- _Action item_
Drop all pictures and repeat exactly the lines from the line holding "DRIVER pin ENA: D2 -> D8" through the end of the records.

Before-and-after change records:
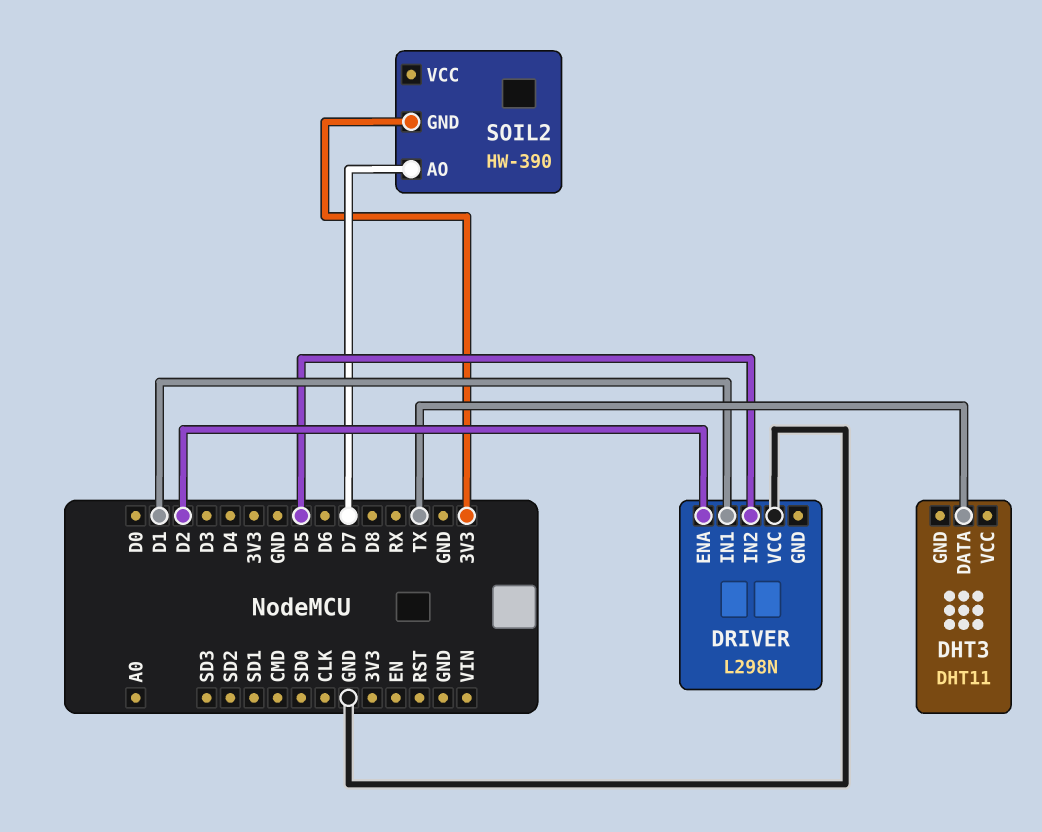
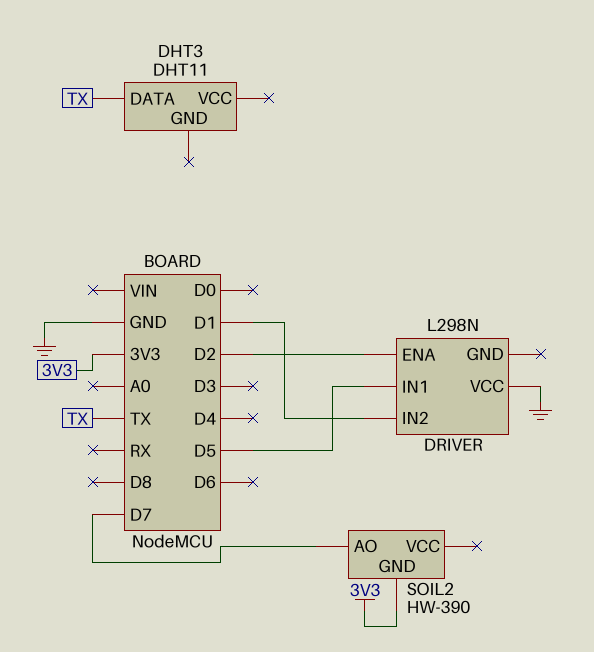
DRIVER pin IN1: D1 -> D5
DRIVER pin IN2: D5 -> D1

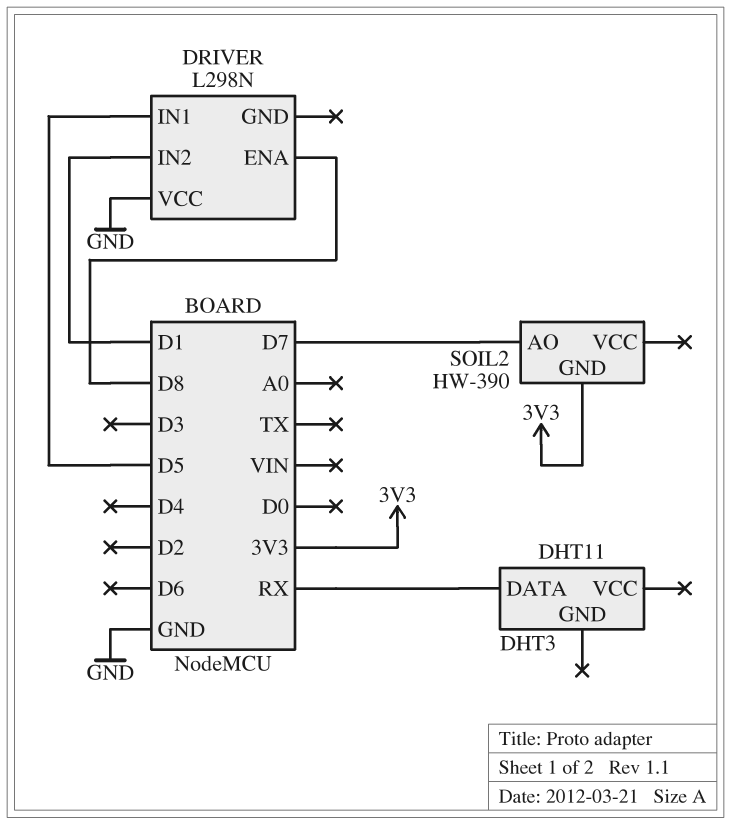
DHT3 pin DATA: TX -> RX
DRIVER pin ENA: D2 -> D8

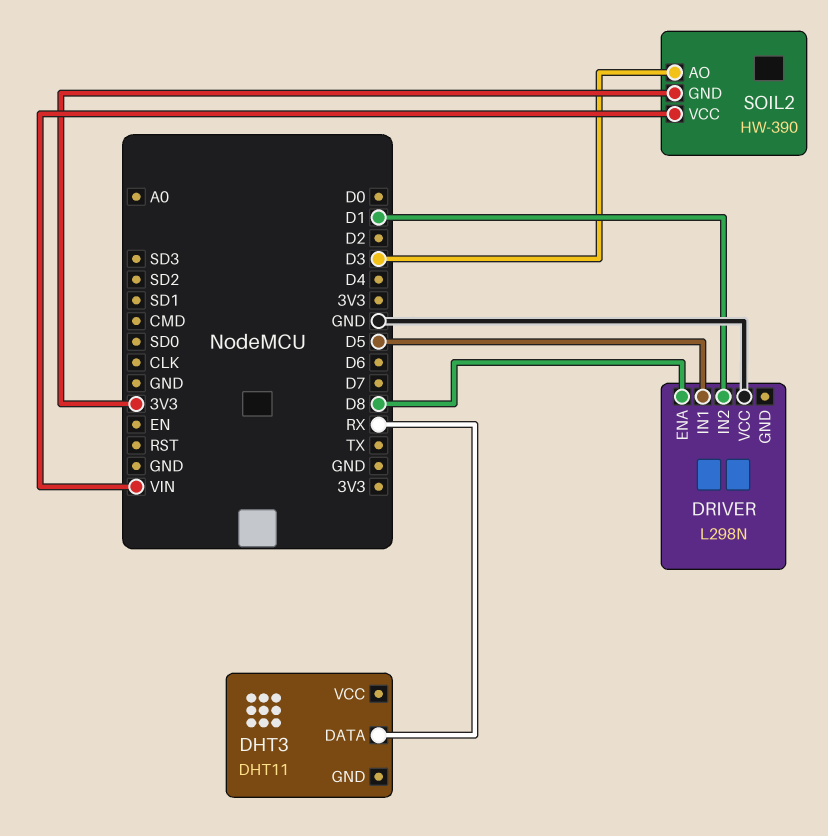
SOIL2 pin AO: D7 -> D3
SOIL2 pin VCC: none -> VIN

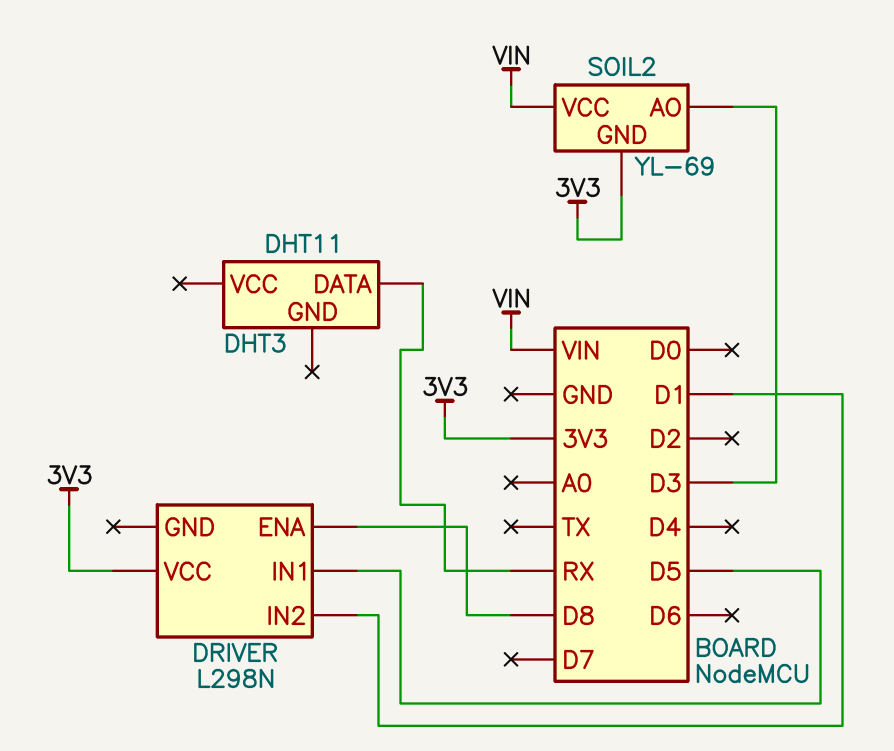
DRIVER pin VCC: GND -> 3V3
SOIL2: HW-390 -> YL-69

- _Answer to the problem_
DRIVER pin ENA: D2 -> D8

SOIL2 pin AO: D7 -> D3
SOIL2 pin VCC: none -> VIN

DRIVER pin VCC: GND -> 3V3
SOIL2: HW-390 -> YL-69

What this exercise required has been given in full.